◆ **Activity**: Please reproduce, exactly as given, the lines running from the start of the data to the line containing "shoe (blue) (145, 368)", inclusive, and omit the pictures.

◆ **Records**:
##########

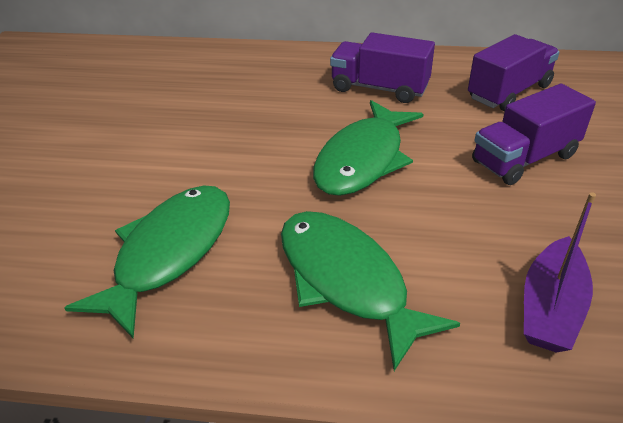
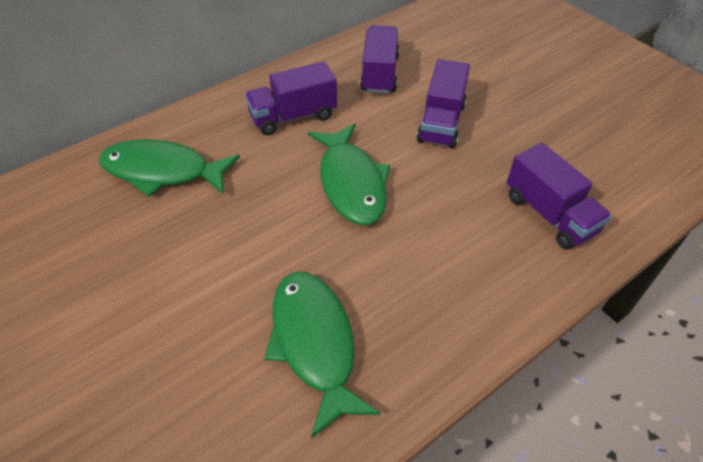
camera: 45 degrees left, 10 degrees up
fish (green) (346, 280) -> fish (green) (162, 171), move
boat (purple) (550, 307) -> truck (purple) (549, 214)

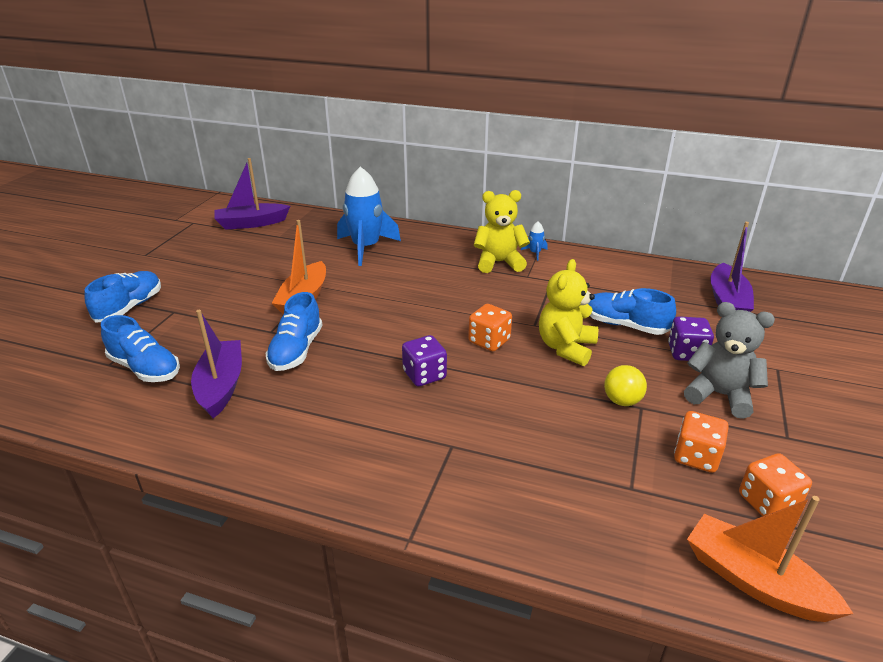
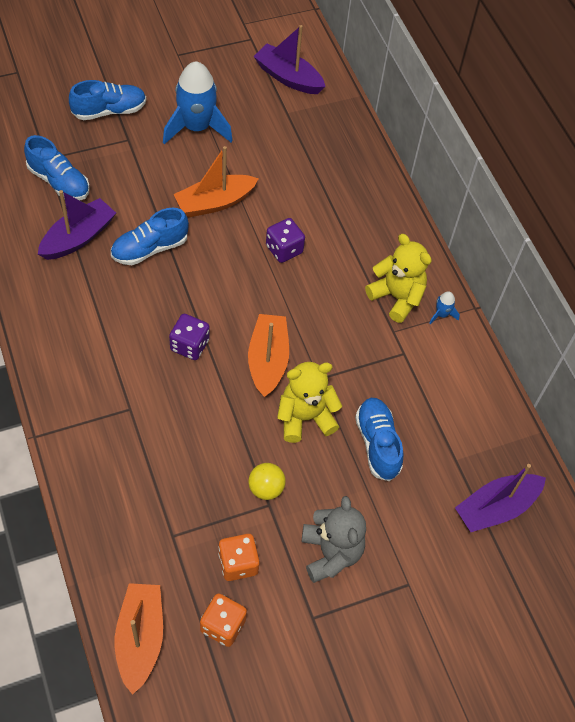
camera: 45 degrees right, 25 degrees up
rocket (blue) (366, 248) -> rocket (blue) (196, 127), move
dice (purple) (686, 353) -> dice (purple) (284, 249), move
dice (orange) (489, 341) -> boat (orange) (268, 360)
shoe (blue) (145, 368) -> shoe (blue) (59, 182), 45 degrees counterclockwise

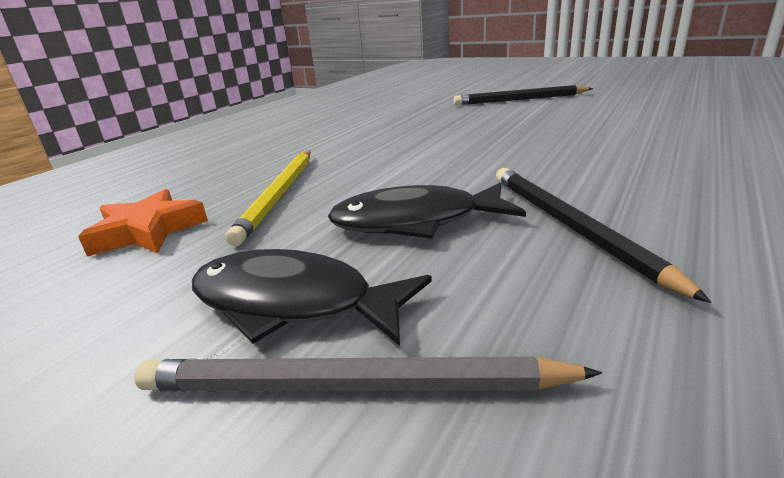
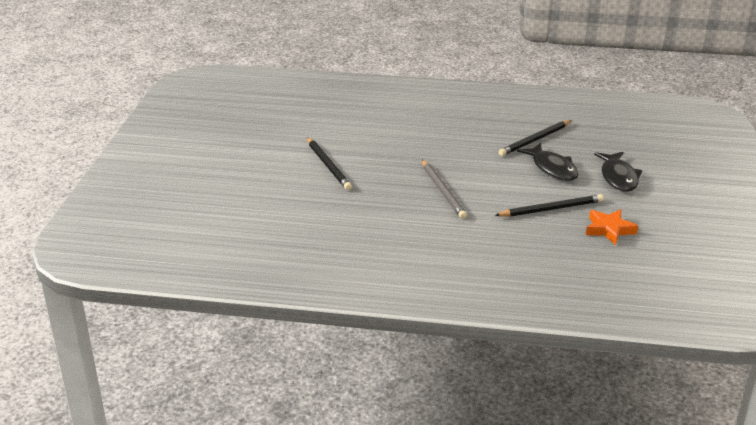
camera: 115 degrees left, 5 degrees up
pencil (grey) (350, 386) -> pencil (grey) (443, 191), move
pencil (yellow) (279, 195) -> pencil (black) (551, 209)

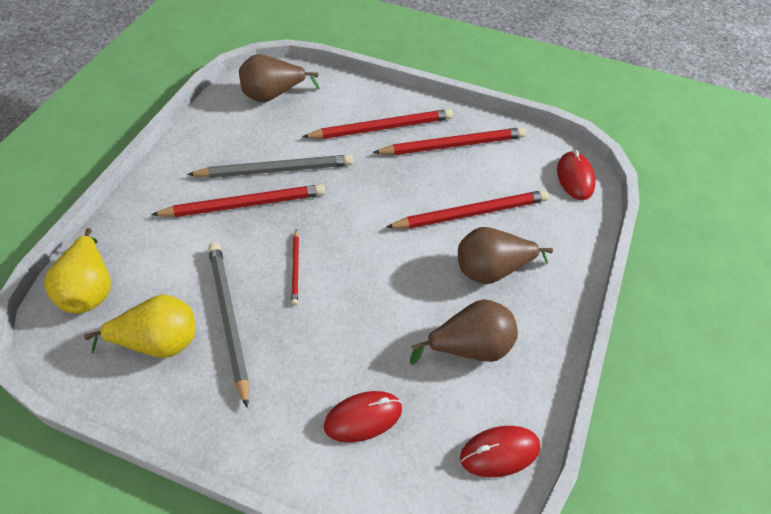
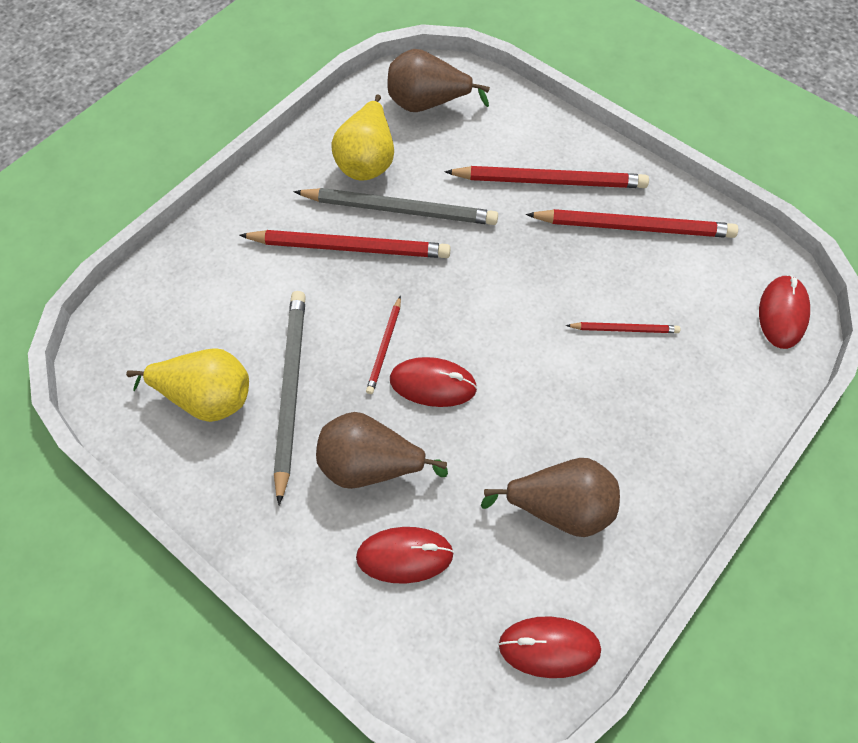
camera: 20 degrees right, 10 degrees up
none -> mouse (red) (433, 384)
pear (yellow) (89, 290) -> pear (yellow) (367, 160), move
pear (brown) (492, 270) -> pear (brown) (370, 465), move
pencil (red) (471, 213) -> pencil (red) (624, 329), x0.51

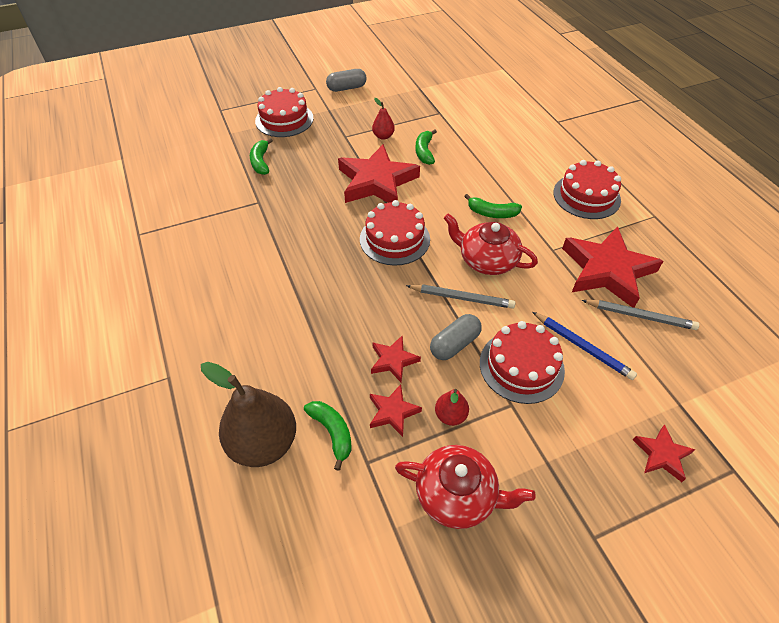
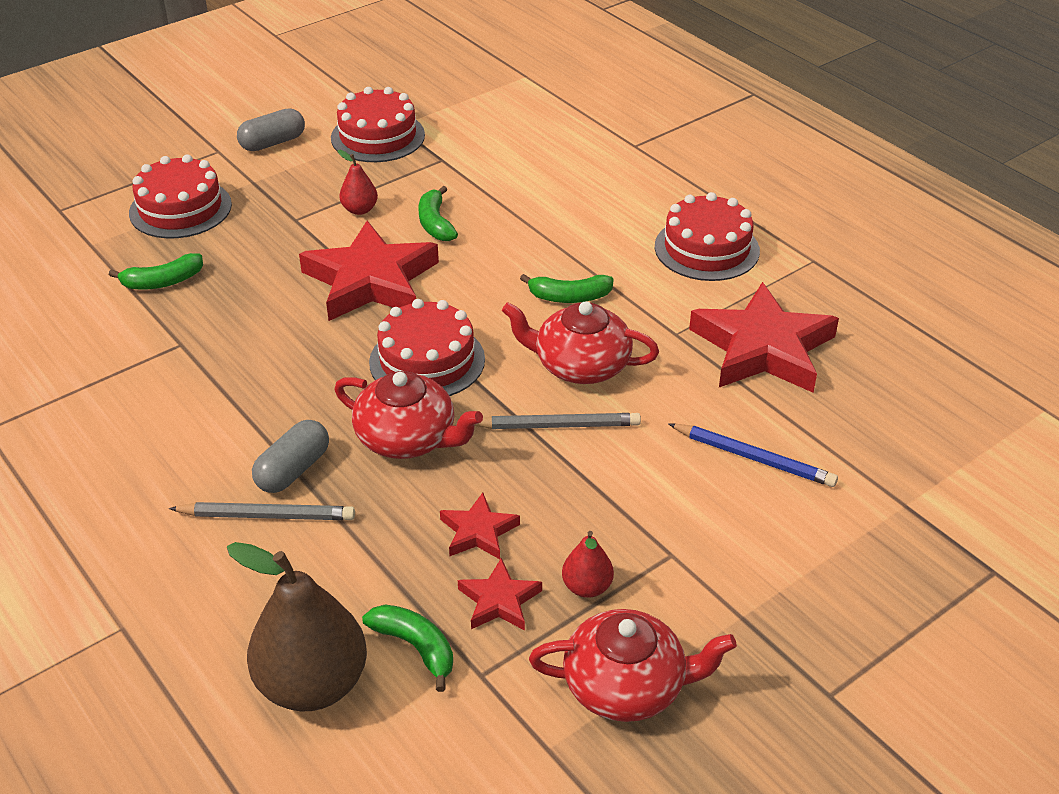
camera: 15 degrees left, 10 degrees down
star (red) (661, 455) -> none
none -> teapot (red) (408, 438)
capsule (grey) (454, 344) -> capsule (grey) (293, 470), move
cake (red) (521, 366) -> cake (red) (378, 136), move
pencil (grey) (640, 316) -> pencil (grey) (267, 515), move
banana (green) (261, 162) -> banana (green) (163, 282), 90 degrees counterclockwise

##########

◆ **Solution for this exercise**:
camera: 45 degrees left, 10 degrees up
fish (green) (346, 280) -> fish (green) (162, 171), move
boat (purple) (550, 307) -> truck (purple) (549, 214)

camera: 45 degrees right, 25 degrees up
rocket (blue) (366, 248) -> rocket (blue) (196, 127), move
dice (purple) (686, 353) -> dice (purple) (284, 249), move
dice (orange) (489, 341) -> boat (orange) (268, 360)
shoe (blue) (145, 368) -> shoe (blue) (59, 182), 45 degrees counterclockwise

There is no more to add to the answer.